## ASSIGNMENT
Where a line below holds the string "size", copy that line.
------------------------
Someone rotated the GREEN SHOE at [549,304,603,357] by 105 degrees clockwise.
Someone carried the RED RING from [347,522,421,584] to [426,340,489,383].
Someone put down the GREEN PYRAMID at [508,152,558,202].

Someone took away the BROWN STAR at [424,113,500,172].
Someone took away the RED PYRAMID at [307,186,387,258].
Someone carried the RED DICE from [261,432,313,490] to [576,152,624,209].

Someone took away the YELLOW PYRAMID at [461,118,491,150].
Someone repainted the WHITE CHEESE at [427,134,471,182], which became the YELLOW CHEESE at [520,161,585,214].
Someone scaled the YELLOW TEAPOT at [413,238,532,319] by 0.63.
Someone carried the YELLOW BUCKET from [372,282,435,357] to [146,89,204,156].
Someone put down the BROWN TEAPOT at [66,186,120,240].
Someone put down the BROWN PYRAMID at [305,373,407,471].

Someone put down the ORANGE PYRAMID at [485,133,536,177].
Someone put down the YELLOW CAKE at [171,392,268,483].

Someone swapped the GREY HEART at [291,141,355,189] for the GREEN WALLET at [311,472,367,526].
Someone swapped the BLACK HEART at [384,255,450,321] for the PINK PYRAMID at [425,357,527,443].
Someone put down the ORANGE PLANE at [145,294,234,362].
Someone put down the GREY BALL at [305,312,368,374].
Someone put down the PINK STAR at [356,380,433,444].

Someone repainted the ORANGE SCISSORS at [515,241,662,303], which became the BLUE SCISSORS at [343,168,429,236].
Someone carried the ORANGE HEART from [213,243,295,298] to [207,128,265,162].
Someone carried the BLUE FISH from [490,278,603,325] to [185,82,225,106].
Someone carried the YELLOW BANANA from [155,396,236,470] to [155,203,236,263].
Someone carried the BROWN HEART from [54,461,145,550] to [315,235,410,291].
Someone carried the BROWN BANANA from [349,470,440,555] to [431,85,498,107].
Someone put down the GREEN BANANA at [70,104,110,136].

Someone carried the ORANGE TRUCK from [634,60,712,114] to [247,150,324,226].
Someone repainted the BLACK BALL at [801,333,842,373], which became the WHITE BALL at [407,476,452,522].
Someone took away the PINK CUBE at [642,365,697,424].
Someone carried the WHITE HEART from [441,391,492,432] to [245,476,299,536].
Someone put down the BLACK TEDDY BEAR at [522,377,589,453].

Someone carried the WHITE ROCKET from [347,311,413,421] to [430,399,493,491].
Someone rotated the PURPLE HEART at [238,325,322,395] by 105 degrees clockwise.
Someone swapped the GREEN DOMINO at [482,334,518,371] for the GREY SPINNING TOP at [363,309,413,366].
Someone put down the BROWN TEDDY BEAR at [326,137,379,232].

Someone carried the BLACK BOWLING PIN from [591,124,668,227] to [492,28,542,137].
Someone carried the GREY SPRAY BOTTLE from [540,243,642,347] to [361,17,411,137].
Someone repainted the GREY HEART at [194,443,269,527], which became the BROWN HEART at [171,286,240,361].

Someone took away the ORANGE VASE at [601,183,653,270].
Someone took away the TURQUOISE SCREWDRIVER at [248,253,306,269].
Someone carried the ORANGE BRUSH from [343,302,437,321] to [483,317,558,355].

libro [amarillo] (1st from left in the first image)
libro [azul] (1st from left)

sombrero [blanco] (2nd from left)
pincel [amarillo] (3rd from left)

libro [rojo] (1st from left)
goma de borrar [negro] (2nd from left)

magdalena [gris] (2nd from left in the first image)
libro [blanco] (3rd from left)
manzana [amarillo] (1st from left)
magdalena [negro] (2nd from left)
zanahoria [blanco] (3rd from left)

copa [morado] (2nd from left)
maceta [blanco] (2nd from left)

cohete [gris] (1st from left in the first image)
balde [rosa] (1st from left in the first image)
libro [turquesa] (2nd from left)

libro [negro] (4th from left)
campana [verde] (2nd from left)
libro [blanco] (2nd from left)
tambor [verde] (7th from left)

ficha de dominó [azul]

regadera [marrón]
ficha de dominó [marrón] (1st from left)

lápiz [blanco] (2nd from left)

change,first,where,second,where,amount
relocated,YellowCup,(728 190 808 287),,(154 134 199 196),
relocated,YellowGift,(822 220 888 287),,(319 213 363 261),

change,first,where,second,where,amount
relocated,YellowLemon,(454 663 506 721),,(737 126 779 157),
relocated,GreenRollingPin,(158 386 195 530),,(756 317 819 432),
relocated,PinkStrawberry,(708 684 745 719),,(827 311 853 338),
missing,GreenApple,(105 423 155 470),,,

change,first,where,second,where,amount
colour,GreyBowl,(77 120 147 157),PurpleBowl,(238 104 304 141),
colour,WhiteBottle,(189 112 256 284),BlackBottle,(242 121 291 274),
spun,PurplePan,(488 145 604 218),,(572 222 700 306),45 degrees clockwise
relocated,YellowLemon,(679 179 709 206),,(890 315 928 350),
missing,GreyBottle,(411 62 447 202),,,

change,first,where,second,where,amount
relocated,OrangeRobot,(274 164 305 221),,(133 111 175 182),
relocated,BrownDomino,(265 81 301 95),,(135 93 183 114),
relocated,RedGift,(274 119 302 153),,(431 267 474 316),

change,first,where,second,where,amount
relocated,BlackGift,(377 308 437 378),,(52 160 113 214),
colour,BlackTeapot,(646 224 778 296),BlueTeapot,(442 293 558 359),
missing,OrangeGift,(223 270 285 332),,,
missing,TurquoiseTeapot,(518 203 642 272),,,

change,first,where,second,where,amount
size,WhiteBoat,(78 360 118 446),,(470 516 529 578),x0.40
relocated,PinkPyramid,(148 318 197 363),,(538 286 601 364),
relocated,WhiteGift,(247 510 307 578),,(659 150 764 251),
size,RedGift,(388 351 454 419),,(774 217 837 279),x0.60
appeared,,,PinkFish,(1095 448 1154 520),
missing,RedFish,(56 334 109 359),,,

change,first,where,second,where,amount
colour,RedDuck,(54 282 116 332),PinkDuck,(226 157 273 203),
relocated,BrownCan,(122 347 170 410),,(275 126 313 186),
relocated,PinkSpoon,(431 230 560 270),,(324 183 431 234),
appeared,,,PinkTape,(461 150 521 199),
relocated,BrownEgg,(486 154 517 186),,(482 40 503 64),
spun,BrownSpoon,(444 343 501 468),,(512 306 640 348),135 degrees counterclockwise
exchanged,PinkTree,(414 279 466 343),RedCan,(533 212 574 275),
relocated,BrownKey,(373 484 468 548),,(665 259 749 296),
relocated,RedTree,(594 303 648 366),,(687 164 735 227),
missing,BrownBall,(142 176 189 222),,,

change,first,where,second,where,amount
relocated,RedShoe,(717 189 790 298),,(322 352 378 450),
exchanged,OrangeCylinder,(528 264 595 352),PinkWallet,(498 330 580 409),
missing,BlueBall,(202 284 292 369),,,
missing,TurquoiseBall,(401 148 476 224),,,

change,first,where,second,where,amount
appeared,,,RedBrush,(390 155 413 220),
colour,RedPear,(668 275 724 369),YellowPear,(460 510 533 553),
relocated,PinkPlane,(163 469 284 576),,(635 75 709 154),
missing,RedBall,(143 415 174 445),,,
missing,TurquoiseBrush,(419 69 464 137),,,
------------------------
## FINISHED TASK
size,WhiteBoat,(78 360 118 446),,(470 516 529 578),x0.40
size,RedGift,(388 351 454 419),,(774 217 837 279),x0.60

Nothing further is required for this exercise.